| What you are asked to do |
Using the listing below, retype only the lines from the line with "black plate C13" through the end, both ends included, and exclude the pictures.

| Data for this task |
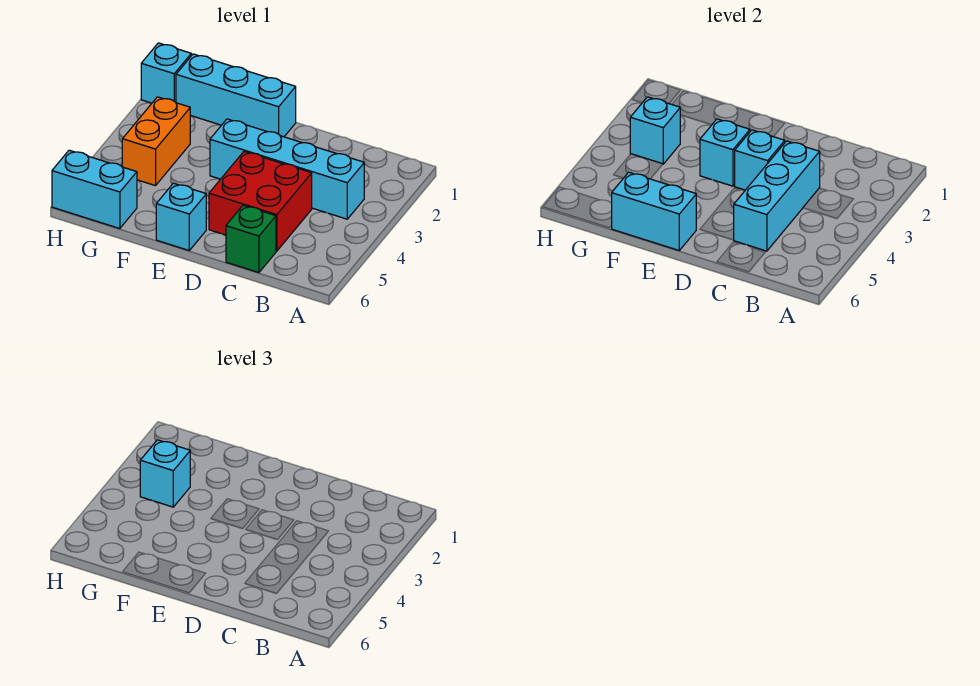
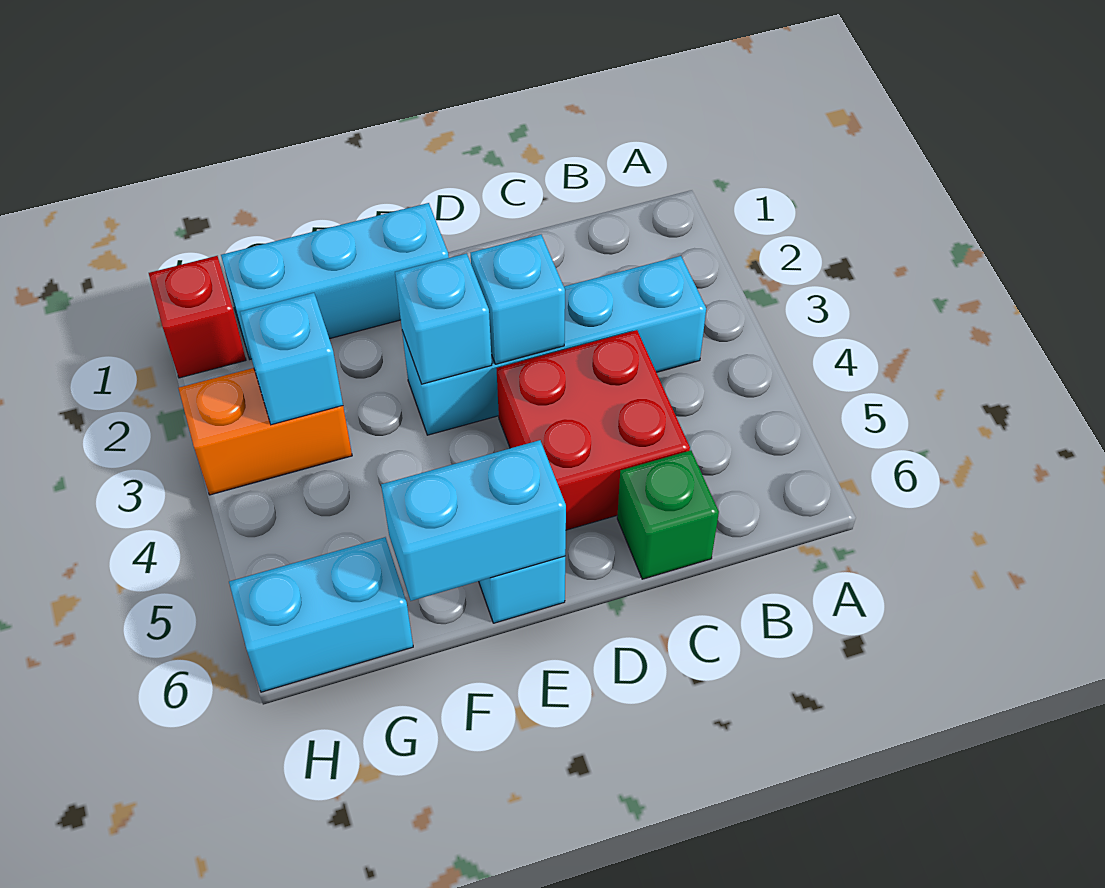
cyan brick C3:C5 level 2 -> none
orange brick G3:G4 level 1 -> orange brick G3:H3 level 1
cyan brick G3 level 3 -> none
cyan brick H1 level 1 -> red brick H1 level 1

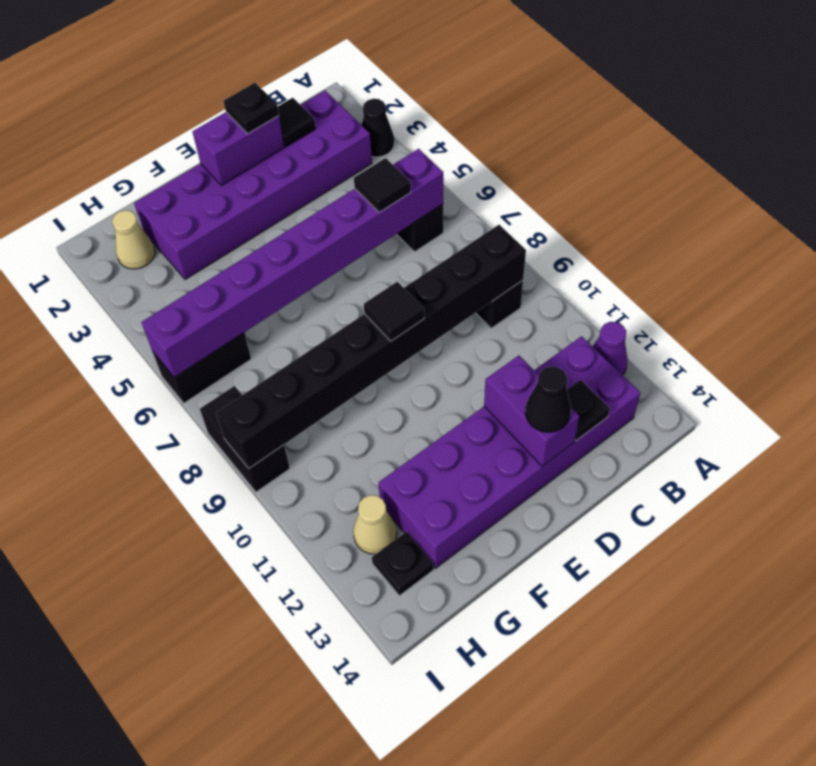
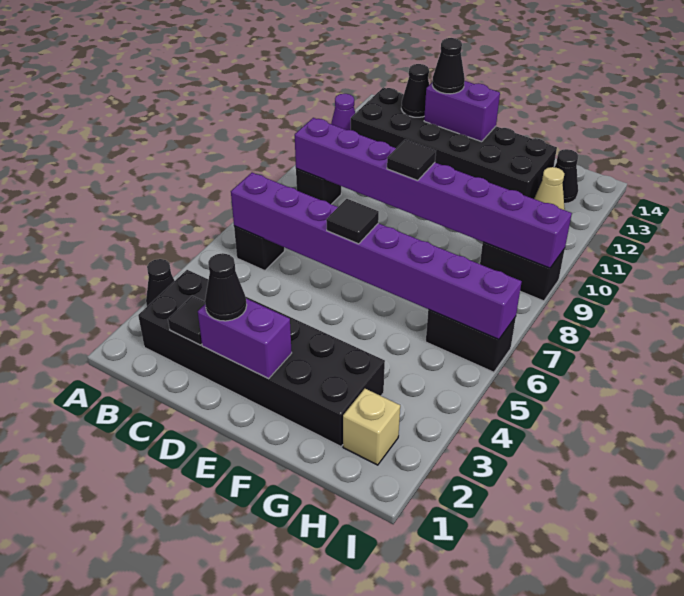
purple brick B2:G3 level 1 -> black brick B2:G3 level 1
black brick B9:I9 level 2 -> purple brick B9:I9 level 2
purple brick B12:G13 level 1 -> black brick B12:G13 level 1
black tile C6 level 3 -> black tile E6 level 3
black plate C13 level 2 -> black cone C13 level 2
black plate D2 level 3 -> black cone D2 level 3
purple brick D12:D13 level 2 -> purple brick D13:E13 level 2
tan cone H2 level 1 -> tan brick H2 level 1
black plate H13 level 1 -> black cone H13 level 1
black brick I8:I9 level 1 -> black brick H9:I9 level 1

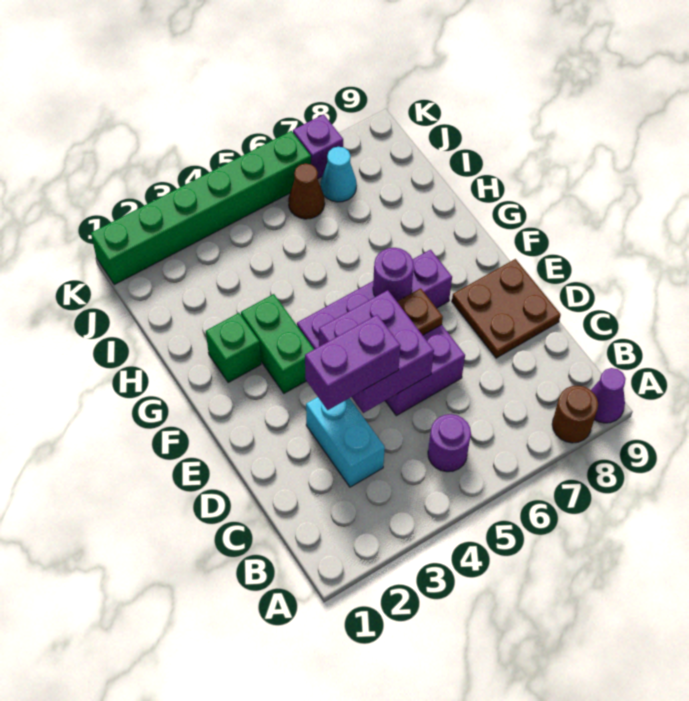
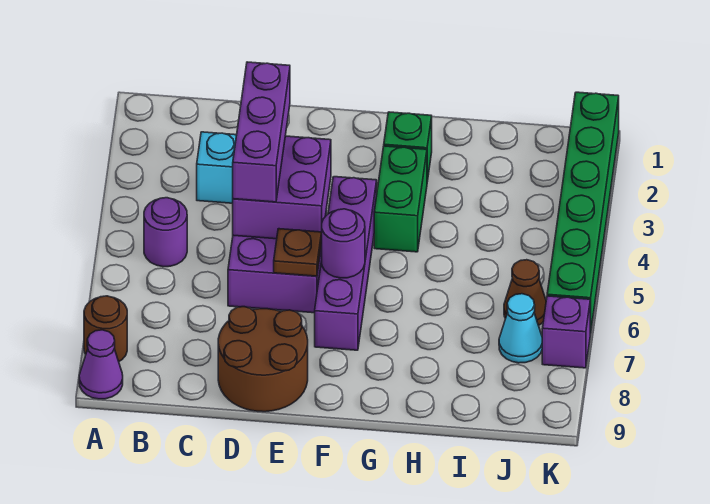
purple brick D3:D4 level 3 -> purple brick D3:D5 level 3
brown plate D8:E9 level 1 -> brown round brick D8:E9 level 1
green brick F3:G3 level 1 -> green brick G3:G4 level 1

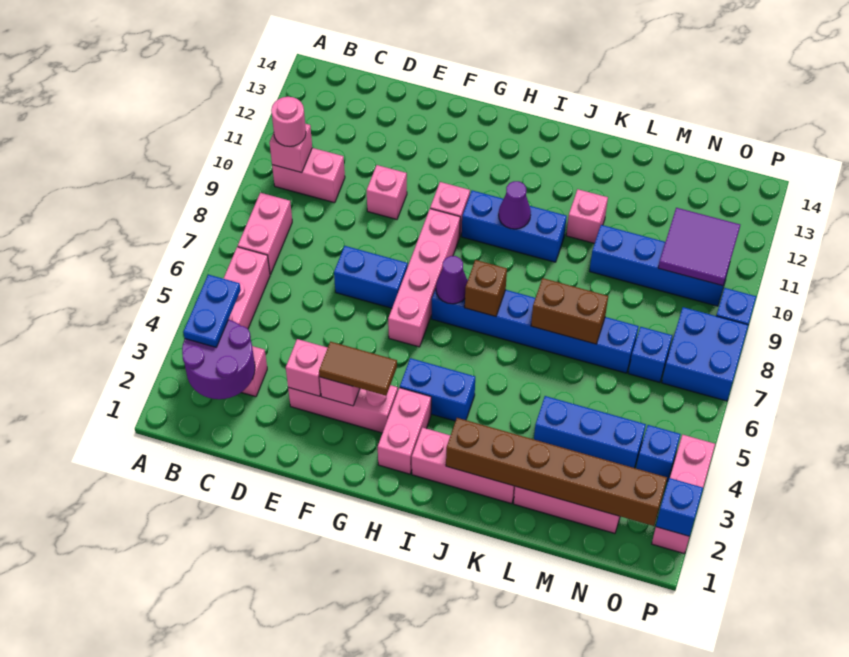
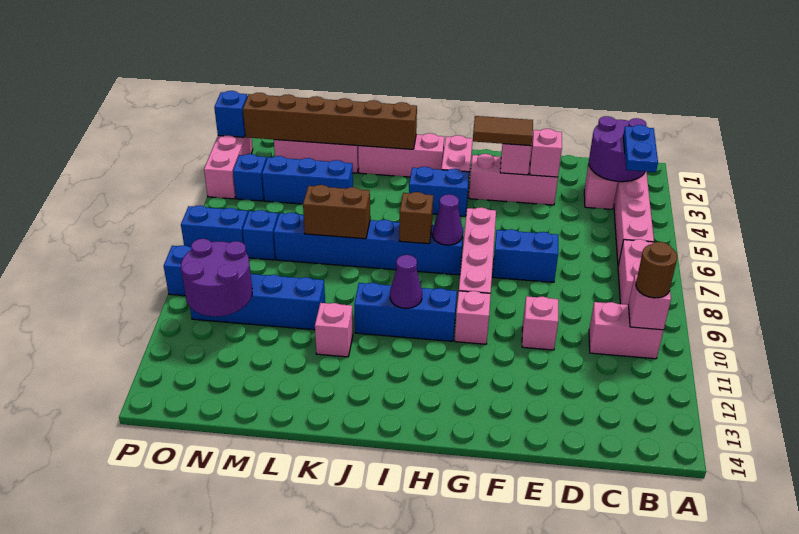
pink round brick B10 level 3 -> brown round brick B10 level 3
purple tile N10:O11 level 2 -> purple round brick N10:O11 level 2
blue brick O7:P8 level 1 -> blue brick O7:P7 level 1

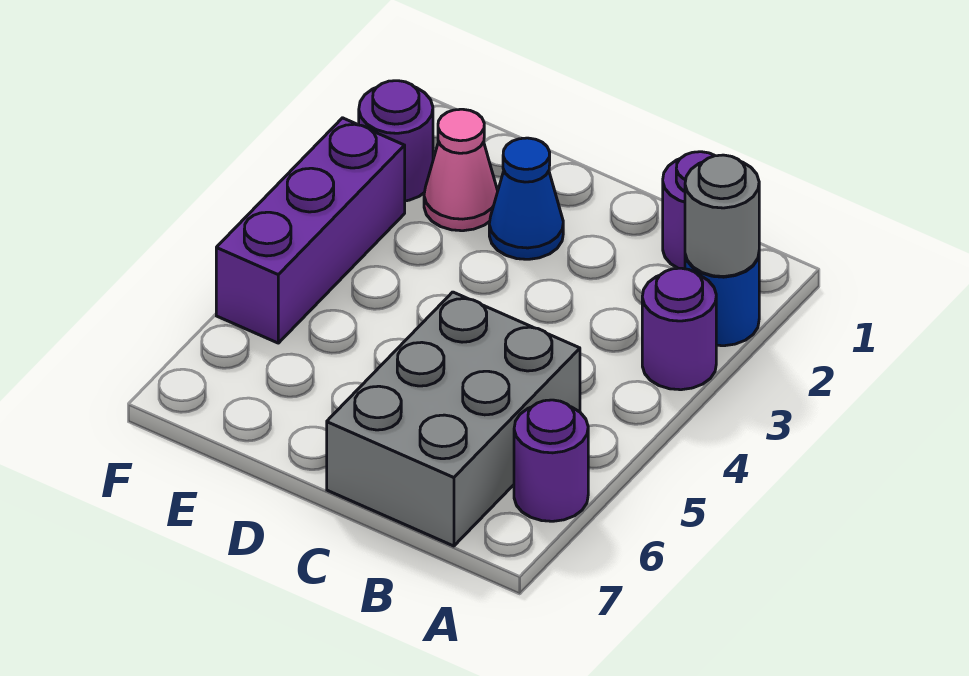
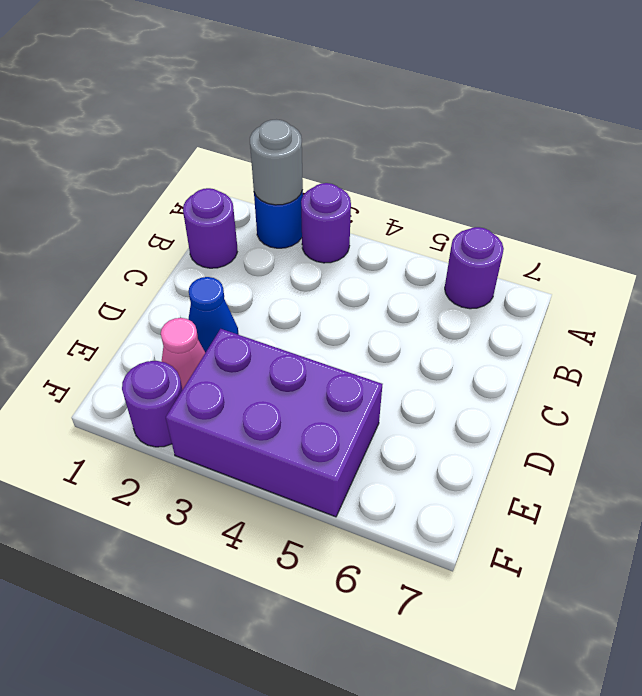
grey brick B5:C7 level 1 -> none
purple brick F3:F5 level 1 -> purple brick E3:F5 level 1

| Exercise response |
black plate C13 level 2 -> black cone C13 level 2
black plate D2 level 3 -> black cone D2 level 3
purple brick D12:D13 level 2 -> purple brick D13:E13 level 2
tan cone H2 level 1 -> tan brick H2 level 1
black plate H13 level 1 -> black cone H13 level 1
black brick I8:I9 level 1 -> black brick H9:I9 level 1

purple brick D3:D4 level 3 -> purple brick D3:D5 level 3
brown plate D8:E9 level 1 -> brown round brick D8:E9 level 1
green brick F3:G3 level 1 -> green brick G3:G4 level 1

pink round brick B10 level 3 -> brown round brick B10 level 3
purple tile N10:O11 level 2 -> purple round brick N10:O11 level 2
blue brick O7:P8 level 1 -> blue brick O7:P7 level 1

grey brick B5:C7 level 1 -> none
purple brick F3:F5 level 1 -> purple brick E3:F5 level 1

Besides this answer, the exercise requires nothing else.